Activity: When the records are reproduced, each one must match exactly, and no picture may be kept.

[Coordinate-based change listings]
---+---
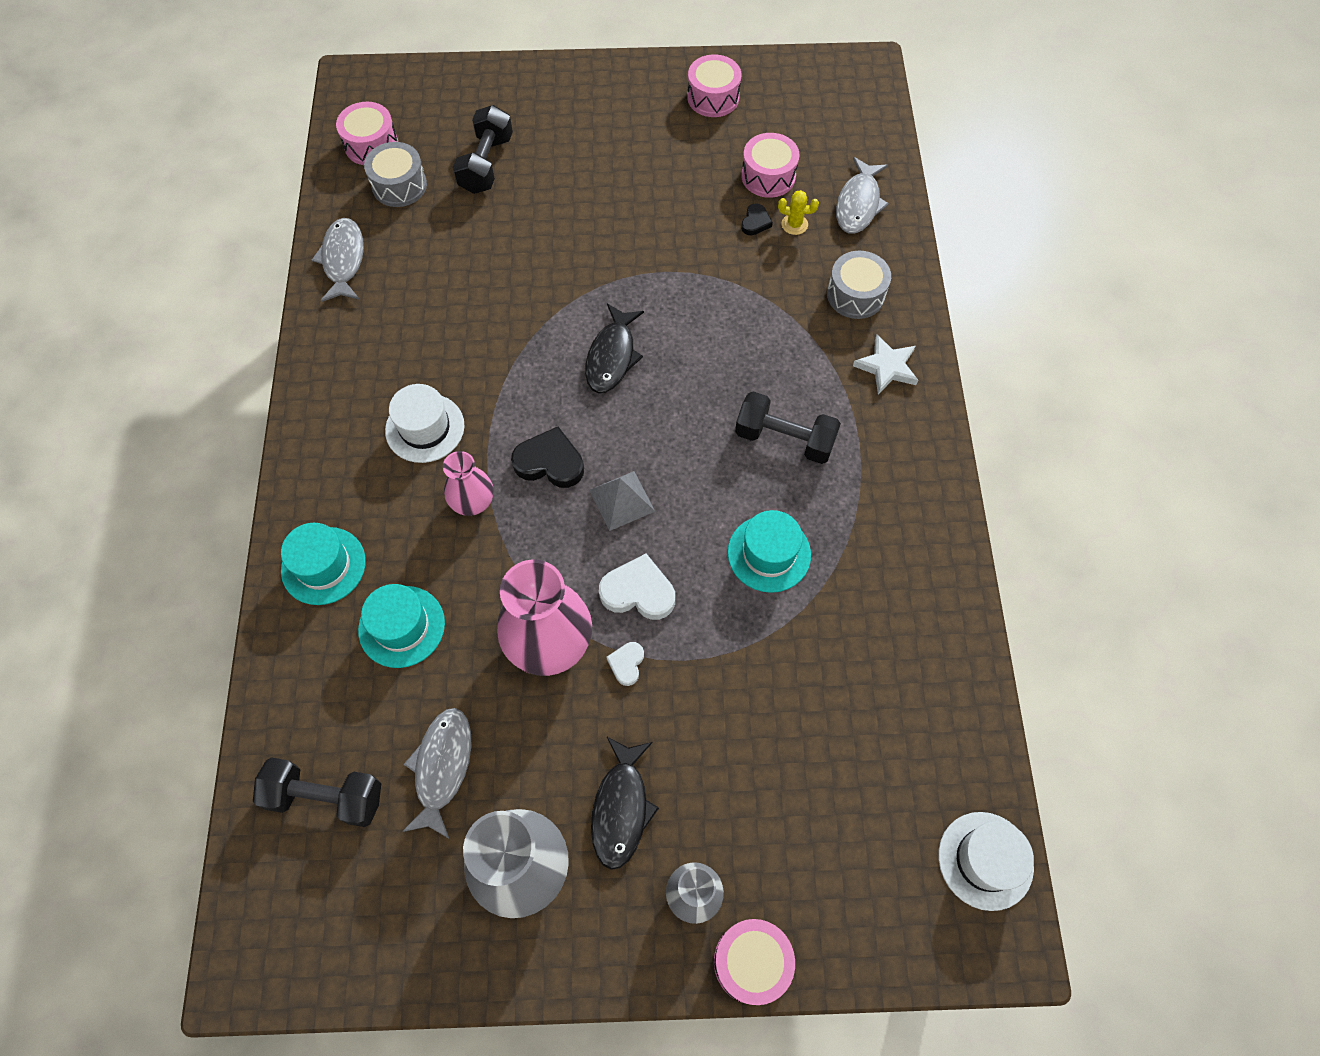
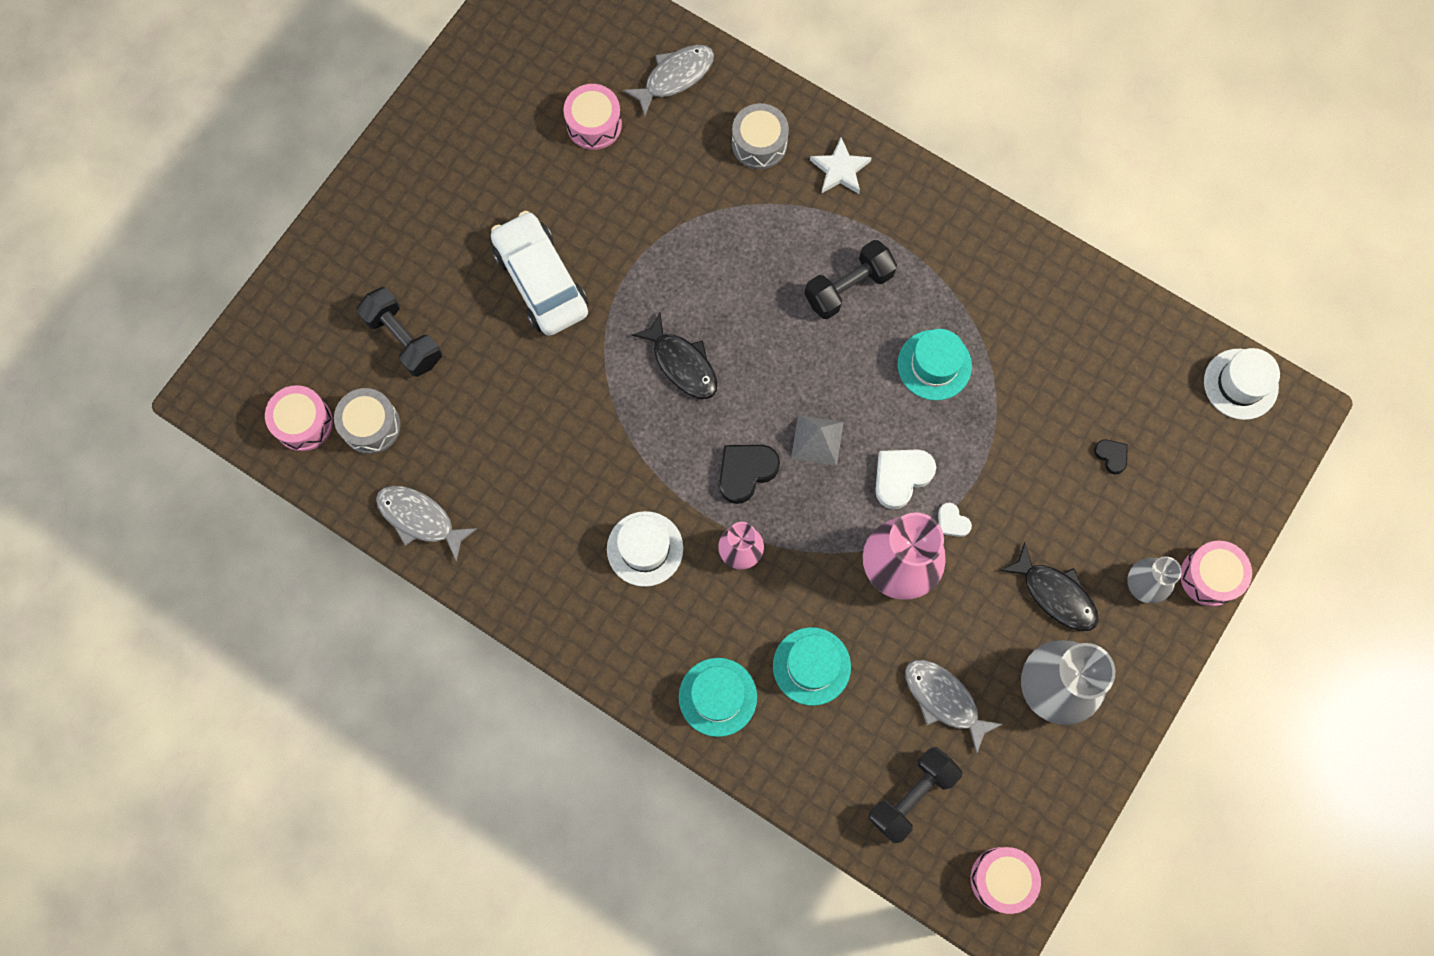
camera: 55 degrees left, 10 degrees up
(605, 220) = (541, 281): none -> white car
(713, 97) = (475, 108): pink drum -> pink drum (1001, 879)
(755, 222) = (633, 167): black heart -> black heart (1111, 456)
(794, 224) = (658, 139): yellow cactus -> none
(858, 204) = (675, 77): grey fish -> grey fish turned 90 degrees counterclockwise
---+---
Response to this exercise:
camera: 55 degrees left, 10 degrees up
(605, 220) = (541, 281): none -> white car
(713, 97) = (475, 108): pink drum -> pink drum (1001, 879)
(755, 222) = (633, 167): black heart -> black heart (1111, 456)
(794, 224) = (658, 139): yellow cactus -> none
(858, 204) = (675, 77): grey fish -> grey fish turned 90 degrees counterclockwise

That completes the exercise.